▸ YOUR OBJECTIVE: Copy out all of these rows, replacing every instance of "dial" with "face" and changing nothing else.

★ ★ ★ ★ ★ ★ ★

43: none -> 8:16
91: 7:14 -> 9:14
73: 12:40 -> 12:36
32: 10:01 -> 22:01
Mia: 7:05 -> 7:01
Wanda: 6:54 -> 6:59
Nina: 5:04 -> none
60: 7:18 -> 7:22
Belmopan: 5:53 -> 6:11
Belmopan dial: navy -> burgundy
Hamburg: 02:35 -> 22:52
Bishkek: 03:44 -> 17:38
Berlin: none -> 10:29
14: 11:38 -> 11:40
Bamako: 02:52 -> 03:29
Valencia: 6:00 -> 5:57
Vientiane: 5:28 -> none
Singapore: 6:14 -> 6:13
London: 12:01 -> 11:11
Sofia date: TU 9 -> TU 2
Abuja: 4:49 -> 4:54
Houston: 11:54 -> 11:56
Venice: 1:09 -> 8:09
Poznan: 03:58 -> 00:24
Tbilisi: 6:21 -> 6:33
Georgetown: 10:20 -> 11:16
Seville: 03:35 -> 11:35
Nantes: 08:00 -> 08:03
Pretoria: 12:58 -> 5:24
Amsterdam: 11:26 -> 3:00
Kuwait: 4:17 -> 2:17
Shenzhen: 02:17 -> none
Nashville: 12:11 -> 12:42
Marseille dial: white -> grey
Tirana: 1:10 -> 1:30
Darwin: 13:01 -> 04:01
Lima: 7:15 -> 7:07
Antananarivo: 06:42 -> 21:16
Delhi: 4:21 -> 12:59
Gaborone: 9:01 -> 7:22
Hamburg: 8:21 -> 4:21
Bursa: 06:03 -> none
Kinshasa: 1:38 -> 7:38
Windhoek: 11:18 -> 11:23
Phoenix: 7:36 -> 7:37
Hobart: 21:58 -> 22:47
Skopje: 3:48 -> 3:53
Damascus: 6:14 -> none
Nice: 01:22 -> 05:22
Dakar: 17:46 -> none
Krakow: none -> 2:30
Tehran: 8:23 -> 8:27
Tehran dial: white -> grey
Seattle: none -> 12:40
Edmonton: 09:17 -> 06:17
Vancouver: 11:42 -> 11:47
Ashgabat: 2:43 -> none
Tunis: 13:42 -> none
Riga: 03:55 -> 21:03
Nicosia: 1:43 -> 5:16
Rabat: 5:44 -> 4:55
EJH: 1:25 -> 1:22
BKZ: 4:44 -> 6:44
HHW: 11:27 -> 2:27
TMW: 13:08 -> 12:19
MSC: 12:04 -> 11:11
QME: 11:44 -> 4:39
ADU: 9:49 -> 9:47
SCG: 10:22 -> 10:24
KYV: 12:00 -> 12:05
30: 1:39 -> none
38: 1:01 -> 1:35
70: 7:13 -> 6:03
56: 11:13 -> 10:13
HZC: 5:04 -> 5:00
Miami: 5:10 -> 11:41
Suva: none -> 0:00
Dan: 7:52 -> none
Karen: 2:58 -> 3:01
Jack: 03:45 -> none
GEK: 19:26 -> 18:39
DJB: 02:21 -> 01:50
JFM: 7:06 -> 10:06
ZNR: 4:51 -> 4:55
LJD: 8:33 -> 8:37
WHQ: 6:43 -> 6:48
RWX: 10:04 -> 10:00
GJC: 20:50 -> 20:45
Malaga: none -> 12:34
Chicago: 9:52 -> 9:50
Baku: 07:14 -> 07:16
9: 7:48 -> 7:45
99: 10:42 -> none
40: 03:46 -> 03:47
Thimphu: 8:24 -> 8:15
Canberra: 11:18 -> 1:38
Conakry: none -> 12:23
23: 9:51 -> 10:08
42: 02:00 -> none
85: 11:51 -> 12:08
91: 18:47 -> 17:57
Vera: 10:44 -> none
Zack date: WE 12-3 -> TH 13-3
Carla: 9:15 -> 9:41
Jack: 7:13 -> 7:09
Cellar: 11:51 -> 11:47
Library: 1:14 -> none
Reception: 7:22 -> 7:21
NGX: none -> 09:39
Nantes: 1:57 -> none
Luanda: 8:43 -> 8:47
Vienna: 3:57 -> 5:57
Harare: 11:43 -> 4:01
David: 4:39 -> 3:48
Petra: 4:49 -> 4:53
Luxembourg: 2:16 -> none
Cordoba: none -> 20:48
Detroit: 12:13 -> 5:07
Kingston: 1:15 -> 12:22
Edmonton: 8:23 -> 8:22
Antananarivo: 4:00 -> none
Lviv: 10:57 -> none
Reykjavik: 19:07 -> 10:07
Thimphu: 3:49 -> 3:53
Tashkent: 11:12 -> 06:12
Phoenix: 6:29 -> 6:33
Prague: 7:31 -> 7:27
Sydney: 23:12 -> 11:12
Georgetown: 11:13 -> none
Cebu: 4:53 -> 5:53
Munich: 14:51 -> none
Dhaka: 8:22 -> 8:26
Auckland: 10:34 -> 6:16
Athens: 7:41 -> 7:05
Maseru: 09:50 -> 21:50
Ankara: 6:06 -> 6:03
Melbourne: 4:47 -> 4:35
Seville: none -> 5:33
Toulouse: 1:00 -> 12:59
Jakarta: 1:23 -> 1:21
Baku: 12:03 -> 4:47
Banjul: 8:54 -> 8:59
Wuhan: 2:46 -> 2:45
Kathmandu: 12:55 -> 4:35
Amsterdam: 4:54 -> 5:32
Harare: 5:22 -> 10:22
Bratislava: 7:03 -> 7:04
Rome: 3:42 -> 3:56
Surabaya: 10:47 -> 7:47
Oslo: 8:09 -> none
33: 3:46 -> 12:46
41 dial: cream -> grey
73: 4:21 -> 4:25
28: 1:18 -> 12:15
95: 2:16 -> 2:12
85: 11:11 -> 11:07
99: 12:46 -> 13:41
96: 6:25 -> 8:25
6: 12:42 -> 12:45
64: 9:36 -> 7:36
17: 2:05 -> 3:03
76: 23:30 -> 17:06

★ ★ ★ ★ ★ ★ ★

▸ OUTPUT BELOW:
43: none -> 8:16
91: 7:14 -> 9:14
73: 12:40 -> 12:36
32: 10:01 -> 22:01
Mia: 7:05 -> 7:01
Wanda: 6:54 -> 6:59
Nina: 5:04 -> none
60: 7:18 -> 7:22
Belmopan: 5:53 -> 6:11
Belmopan face: navy -> burgundy
Hamburg: 02:35 -> 22:52
Bishkek: 03:44 -> 17:38
Berlin: none -> 10:29
14: 11:38 -> 11:40
Bamako: 02:52 -> 03:29
Valencia: 6:00 -> 5:57
Vientiane: 5:28 -> none
Singapore: 6:14 -> 6:13
London: 12:01 -> 11:11
Sofia date: TU 9 -> TU 2
Abuja: 4:49 -> 4:54
Houston: 11:54 -> 11:56
Venice: 1:09 -> 8:09
Poznan: 03:58 -> 00:24
Tbilisi: 6:21 -> 6:33
Georgetown: 10:20 -> 11:16
Seville: 03:35 -> 11:35
Nantes: 08:00 -> 08:03
Pretoria: 12:58 -> 5:24
Amsterdam: 11:26 -> 3:00
Kuwait: 4:17 -> 2:17
Shenzhen: 02:17 -> none
Nashville: 12:11 -> 12:42
Marseille face: white -> grey
Tirana: 1:10 -> 1:30
Darwin: 13:01 -> 04:01
Lima: 7:15 -> 7:07
Antananarivo: 06:42 -> 21:16
Delhi: 4:21 -> 12:59
Gaborone: 9:01 -> 7:22
Hamburg: 8:21 -> 4:21
Bursa: 06:03 -> none
Kinshasa: 1:38 -> 7:38
Windhoek: 11:18 -> 11:23
Phoenix: 7:36 -> 7:37
Hobart: 21:58 -> 22:47
Skopje: 3:48 -> 3:53
Damascus: 6:14 -> none
Nice: 01:22 -> 05:22
Dakar: 17:46 -> none
Krakow: none -> 2:30
Tehran: 8:23 -> 8:27
Tehran face: white -> grey
Seattle: none -> 12:40
Edmonton: 09:17 -> 06:17
Vancouver: 11:42 -> 11:47
Ashgabat: 2:43 -> none
Tunis: 13:42 -> none
Riga: 03:55 -> 21:03
Nicosia: 1:43 -> 5:16
Rabat: 5:44 -> 4:55
EJH: 1:25 -> 1:22
BKZ: 4:44 -> 6:44
HHW: 11:27 -> 2:27
TMW: 13:08 -> 12:19
MSC: 12:04 -> 11:11
QME: 11:44 -> 4:39
ADU: 9:49 -> 9:47
SCG: 10:22 -> 10:24
KYV: 12:00 -> 12:05
30: 1:39 -> none
38: 1:01 -> 1:35
70: 7:13 -> 6:03
56: 11:13 -> 10:13
HZC: 5:04 -> 5:00
Miami: 5:10 -> 11:41
Suva: none -> 0:00
Dan: 7:52 -> none
Karen: 2:58 -> 3:01
Jack: 03:45 -> none
GEK: 19:26 -> 18:39
DJB: 02:21 -> 01:50
JFM: 7:06 -> 10:06
ZNR: 4:51 -> 4:55
LJD: 8:33 -> 8:37
WHQ: 6:43 -> 6:48
RWX: 10:04 -> 10:00
GJC: 20:50 -> 20:45
Malaga: none -> 12:34
Chicago: 9:52 -> 9:50
Baku: 07:14 -> 07:16
9: 7:48 -> 7:45
99: 10:42 -> none
40: 03:46 -> 03:47
Thimphu: 8:24 -> 8:15
Canberra: 11:18 -> 1:38
Conakry: none -> 12:23
23: 9:51 -> 10:08
42: 02:00 -> none
85: 11:51 -> 12:08
91: 18:47 -> 17:57
Vera: 10:44 -> none
Zack date: WE 12-3 -> TH 13-3
Carla: 9:15 -> 9:41
Jack: 7:13 -> 7:09
Cellar: 11:51 -> 11:47
Library: 1:14 -> none
Reception: 7:22 -> 7:21
NGX: none -> 09:39
Nantes: 1:57 -> none
Luanda: 8:43 -> 8:47
Vienna: 3:57 -> 5:57
Harare: 11:43 -> 4:01
David: 4:39 -> 3:48
Petra: 4:49 -> 4:53
Luxembourg: 2:16 -> none
Cordoba: none -> 20:48
Detroit: 12:13 -> 5:07
Kingston: 1:15 -> 12:22
Edmonton: 8:23 -> 8:22
Antananarivo: 4:00 -> none
Lviv: 10:57 -> none
Reykjavik: 19:07 -> 10:07
Thimphu: 3:49 -> 3:53
Tashkent: 11:12 -> 06:12
Phoenix: 6:29 -> 6:33
Prague: 7:31 -> 7:27
Sydney: 23:12 -> 11:12
Georgetown: 11:13 -> none
Cebu: 4:53 -> 5:53
Munich: 14:51 -> none
Dhaka: 8:22 -> 8:26
Auckland: 10:34 -> 6:16
Athens: 7:41 -> 7:05
Maseru: 09:50 -> 21:50
Ankara: 6:06 -> 6:03
Melbourne: 4:47 -> 4:35
Seville: none -> 5:33
Toulouse: 1:00 -> 12:59
Jakarta: 1:23 -> 1:21
Baku: 12:03 -> 4:47
Banjul: 8:54 -> 8:59
Wuhan: 2:46 -> 2:45
Kathmandu: 12:55 -> 4:35
Amsterdam: 4:54 -> 5:32
Harare: 5:22 -> 10:22
Bratislava: 7:03 -> 7:04
Rome: 3:42 -> 3:56
Surabaya: 10:47 -> 7:47
Oslo: 8:09 -> none
33: 3:46 -> 12:46
41 face: cream -> grey
73: 4:21 -> 4:25
28: 1:18 -> 12:15
95: 2:16 -> 2:12
85: 11:11 -> 11:07
99: 12:46 -> 13:41
96: 6:25 -> 8:25
6: 12:42 -> 12:45
64: 9:36 -> 7:36
17: 2:05 -> 3:03
76: 23:30 -> 17:06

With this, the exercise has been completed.